**Task brief**
Please format the rows from the line with "Memphis: 15:37 -> 15:34" up to and including the line with "Moscow: 10:21 -> 1:21" as a Markdown table with columns Row and Line, giving each line's number and its text and leaving out blank lines.

Stored data
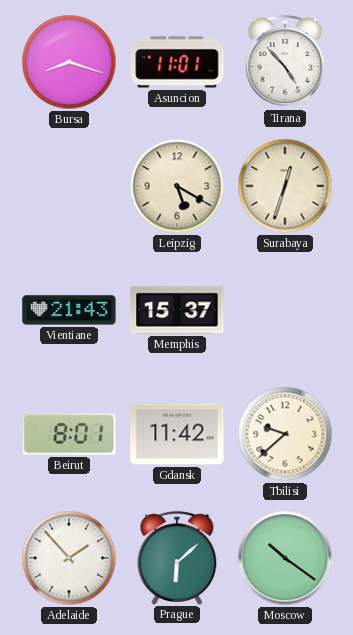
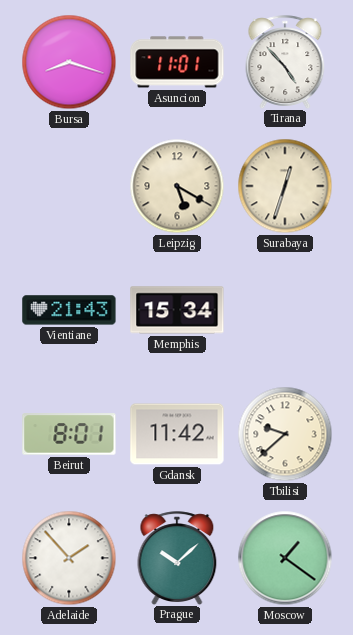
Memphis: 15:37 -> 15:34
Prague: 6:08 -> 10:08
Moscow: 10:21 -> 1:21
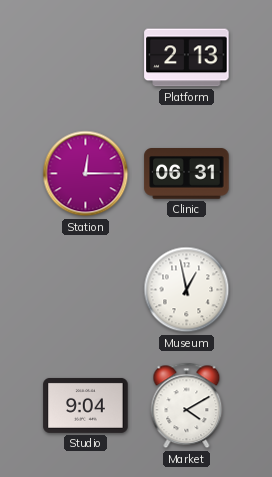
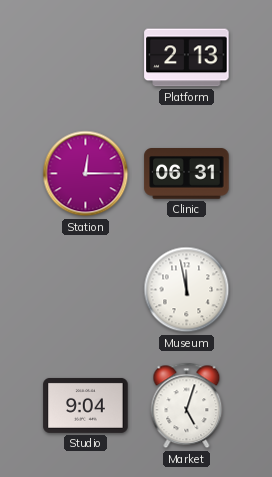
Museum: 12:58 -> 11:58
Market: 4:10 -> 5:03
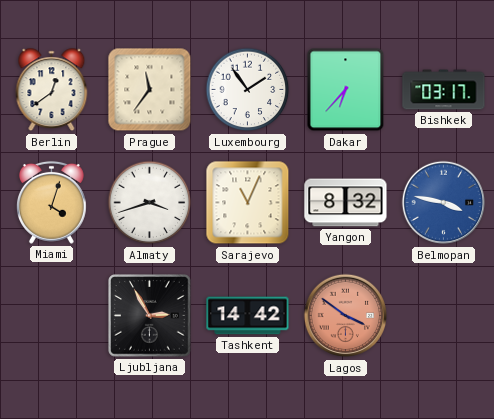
---
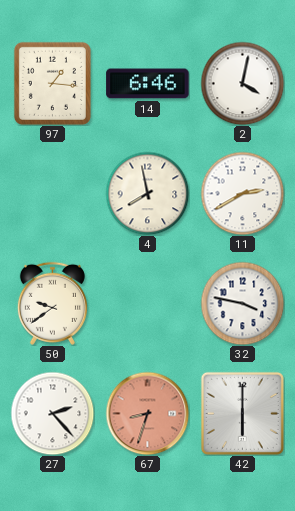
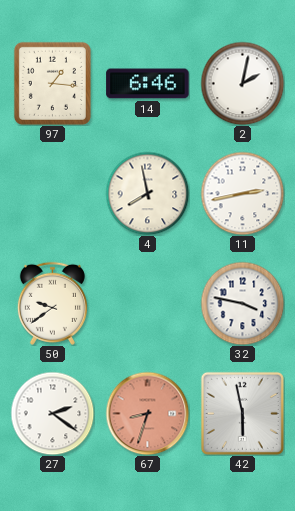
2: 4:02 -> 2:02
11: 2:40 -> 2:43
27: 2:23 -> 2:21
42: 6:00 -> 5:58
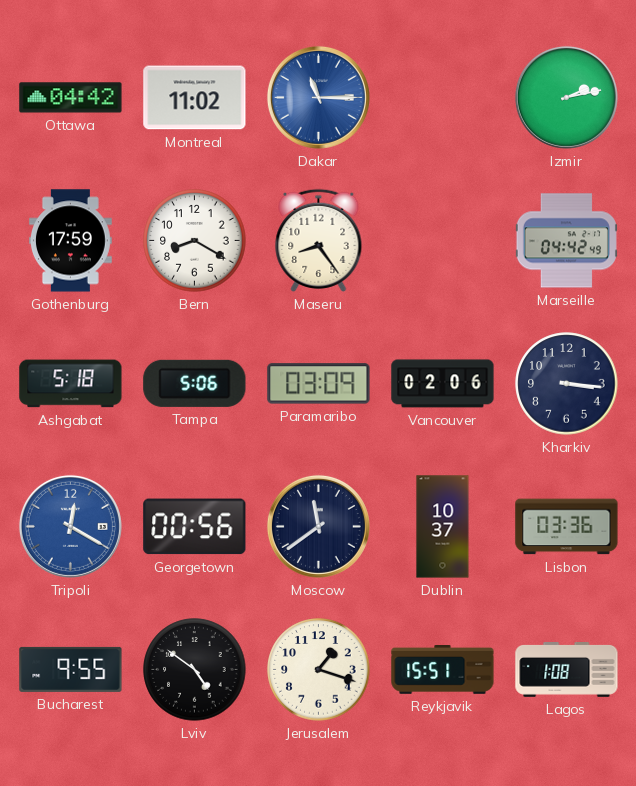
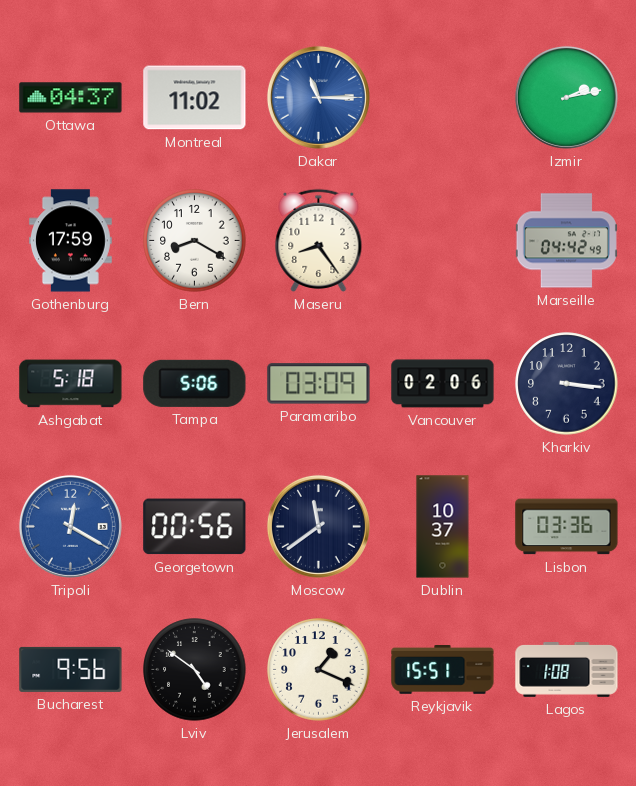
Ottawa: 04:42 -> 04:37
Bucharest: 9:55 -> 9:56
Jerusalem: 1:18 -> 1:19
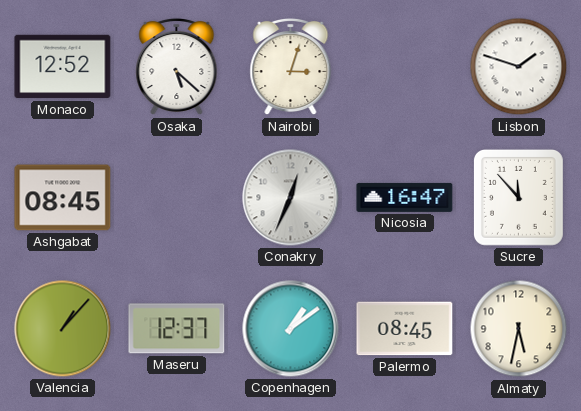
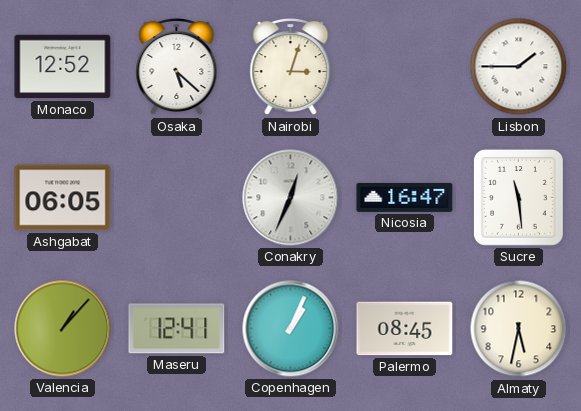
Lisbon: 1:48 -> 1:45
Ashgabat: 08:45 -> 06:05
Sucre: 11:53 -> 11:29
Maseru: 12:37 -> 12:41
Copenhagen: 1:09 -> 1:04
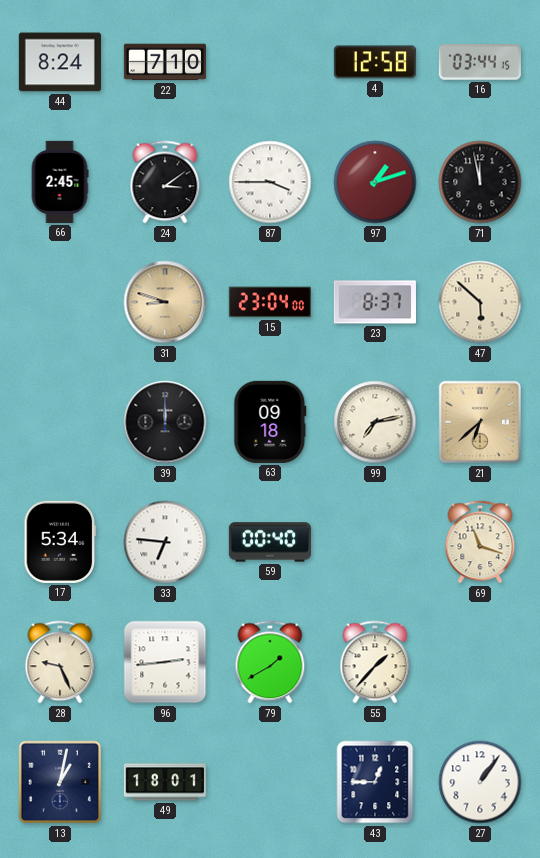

**Correct result**
| Row | Line |
|---|---|
| 1 | Memphis: 15:37 -> 15:34 |
| 2 | Prague: 6:08 -> 10:08 |
| 3 | Moscow: 10:21 -> 1:21 |